**Coordinate-based change data**
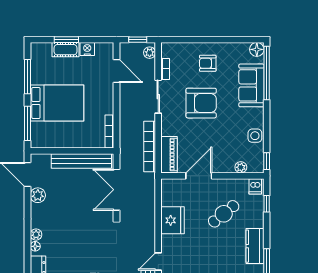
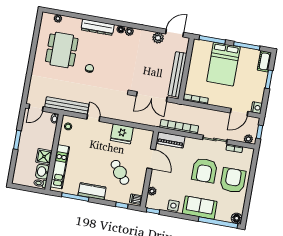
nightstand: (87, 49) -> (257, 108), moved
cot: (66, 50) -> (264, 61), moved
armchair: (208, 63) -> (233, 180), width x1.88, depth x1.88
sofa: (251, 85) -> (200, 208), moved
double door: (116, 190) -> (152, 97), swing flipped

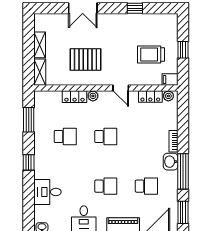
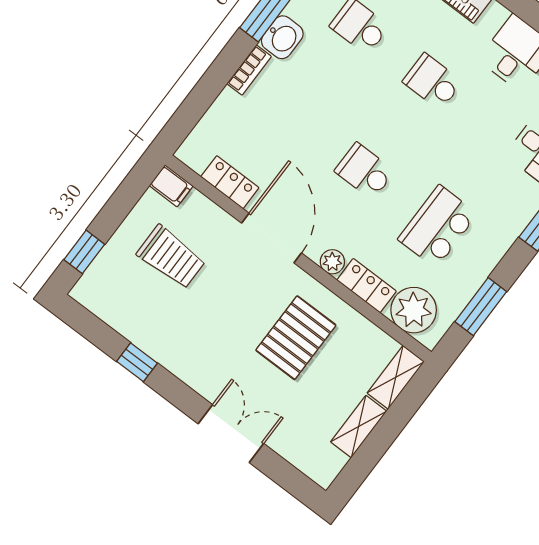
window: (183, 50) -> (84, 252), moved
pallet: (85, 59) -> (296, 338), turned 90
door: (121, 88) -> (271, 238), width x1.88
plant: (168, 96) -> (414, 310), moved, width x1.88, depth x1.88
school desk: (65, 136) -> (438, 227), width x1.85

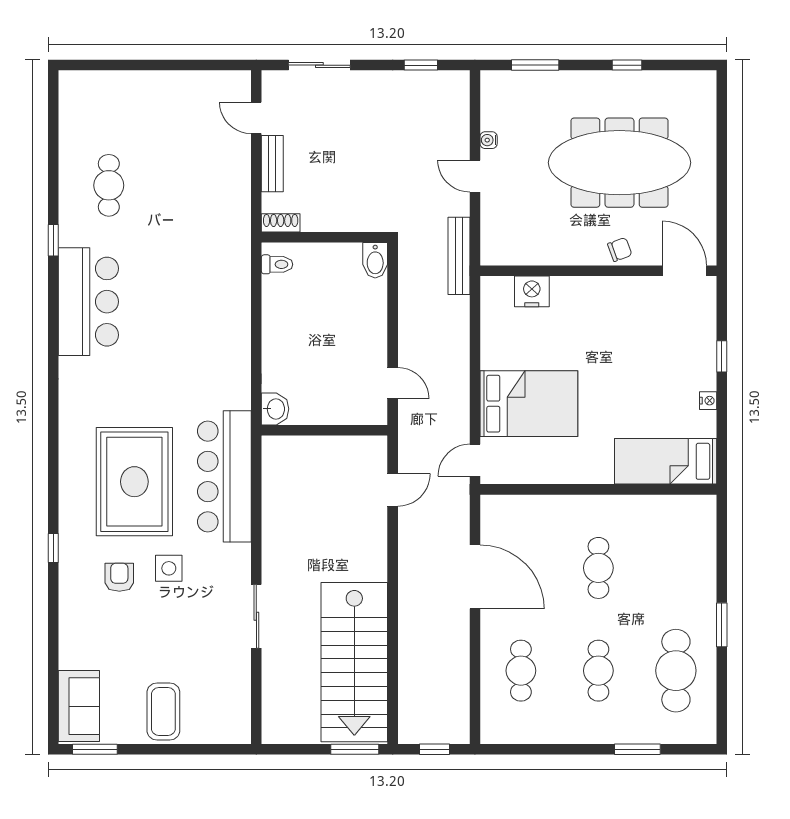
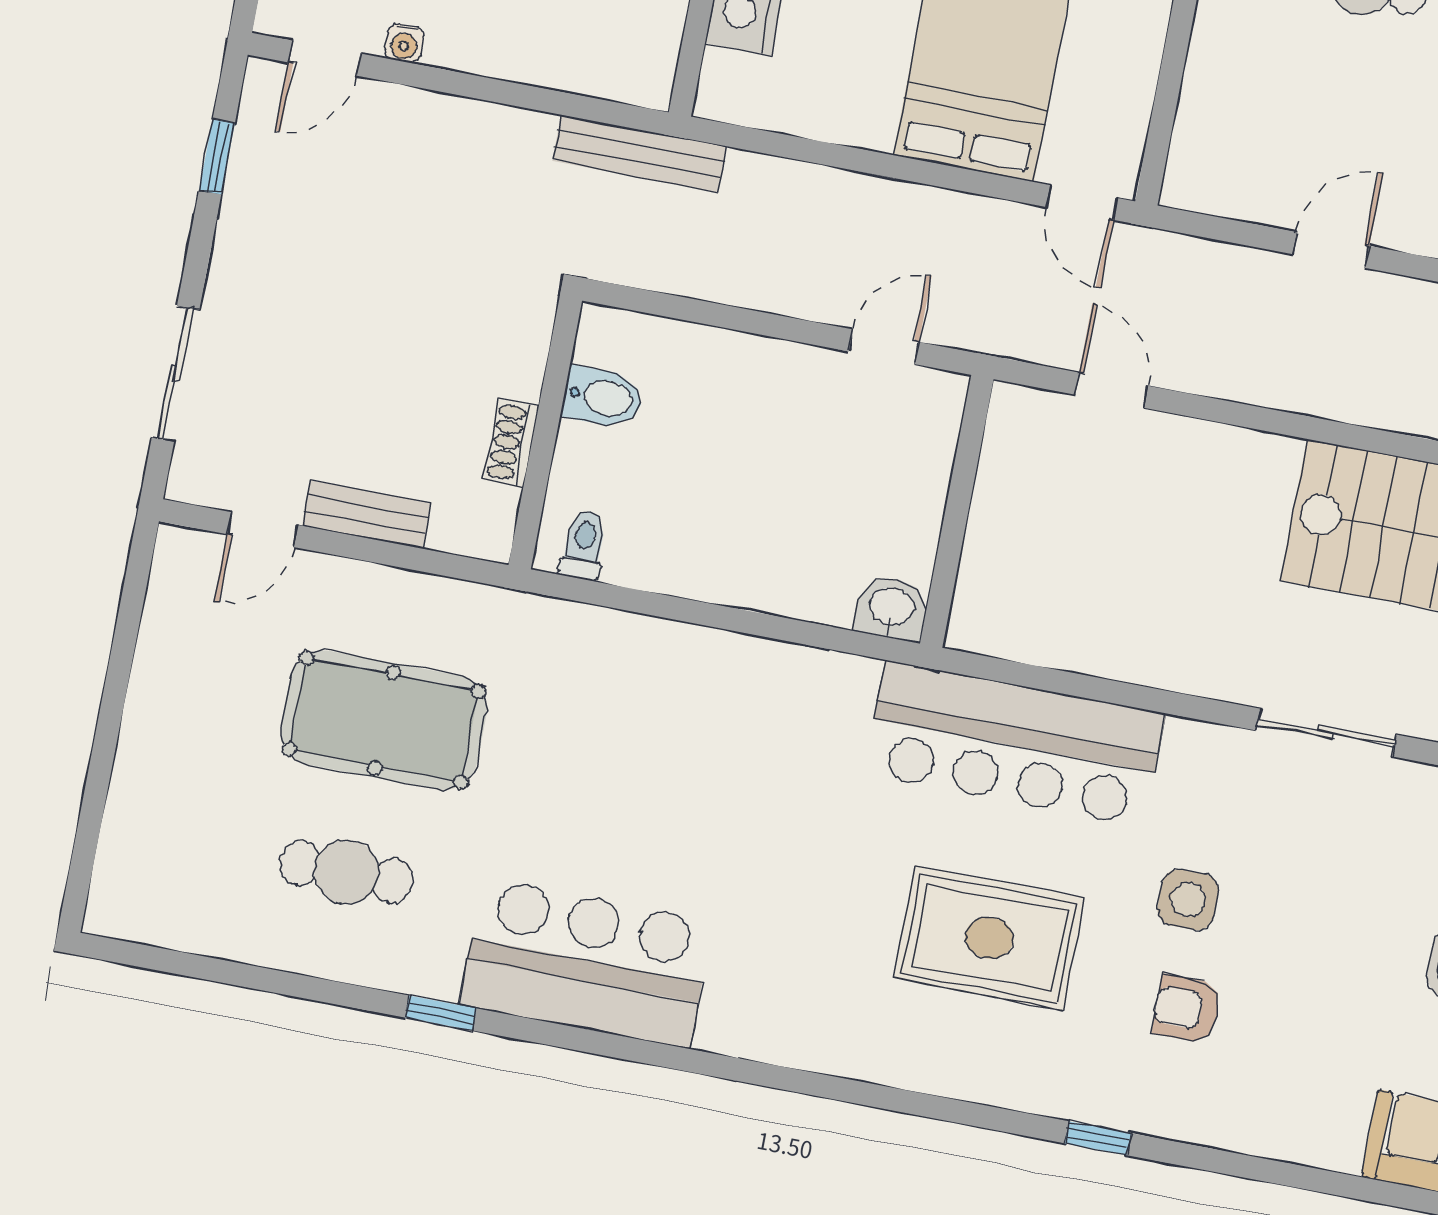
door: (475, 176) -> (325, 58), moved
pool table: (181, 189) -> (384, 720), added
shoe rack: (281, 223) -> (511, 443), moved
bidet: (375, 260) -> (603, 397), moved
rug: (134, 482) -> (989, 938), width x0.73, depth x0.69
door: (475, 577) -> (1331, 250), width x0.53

**Work task**
Leaving out only the pictures, retype every record exactly.

**Task answer**
nightstand: (87, 49) -> (257, 108), moved
cot: (66, 50) -> (264, 61), moved
armchair: (208, 63) -> (233, 180), width x1.88, depth x1.88
sofa: (251, 85) -> (200, 208), moved
double door: (116, 190) -> (152, 97), swing flipped

window: (183, 50) -> (84, 252), moved
pallet: (85, 59) -> (296, 338), turned 90
door: (121, 88) -> (271, 238), width x1.88
plant: (168, 96) -> (414, 310), moved, width x1.88, depth x1.88
school desk: (65, 136) -> (438, 227), width x1.85

door: (475, 176) -> (325, 58), moved
pool table: (181, 189) -> (384, 720), added
shoe rack: (281, 223) -> (511, 443), moved
bidet: (375, 260) -> (603, 397), moved
rug: (134, 482) -> (989, 938), width x0.73, depth x0.69
door: (475, 577) -> (1331, 250), width x0.53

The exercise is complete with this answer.